The answer is the data repeated in full, with no pictures included.

===== INPUT DATA =====

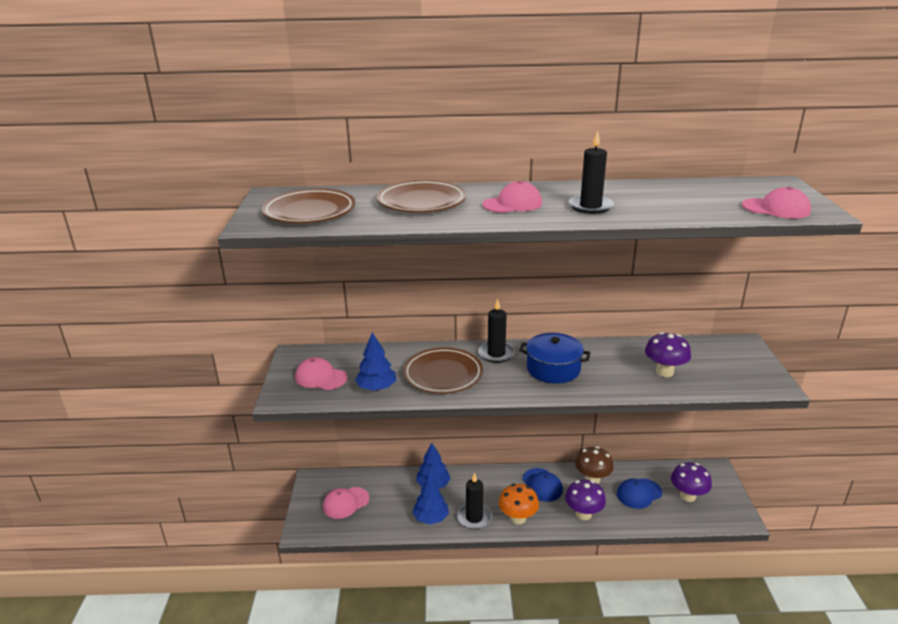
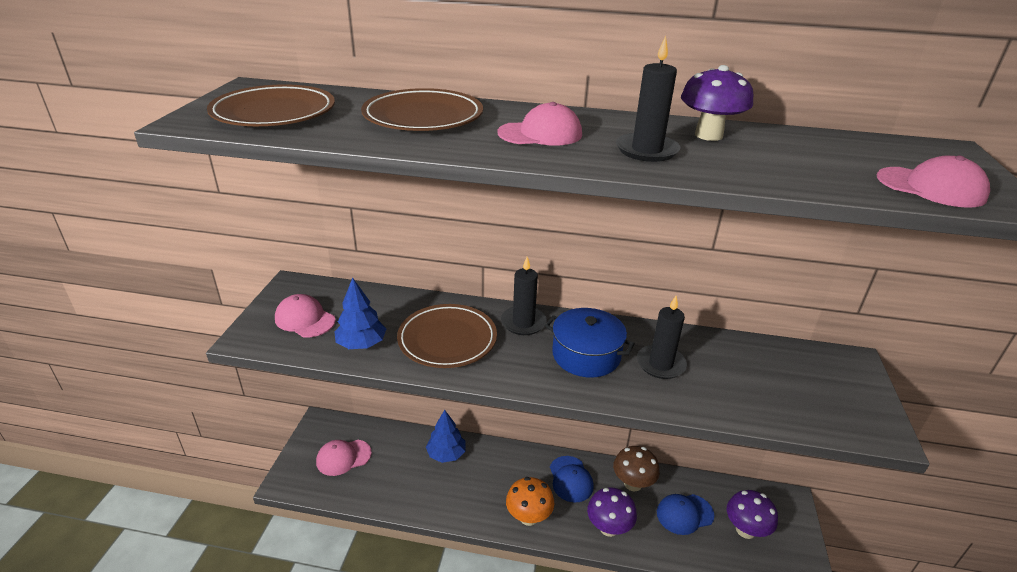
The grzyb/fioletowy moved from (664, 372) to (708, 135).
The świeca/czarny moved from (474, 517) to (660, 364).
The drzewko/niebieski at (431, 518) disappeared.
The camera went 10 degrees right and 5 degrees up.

=====

→ **EXERCISE ANSWER**
The grzyb/fioletowy moved from (664, 372) to (708, 135).
The świeca/czarny moved from (474, 517) to (660, 364).
The drzewko/niebieski at (431, 518) disappeared.
The camera went 10 degrees right and 5 degrees up.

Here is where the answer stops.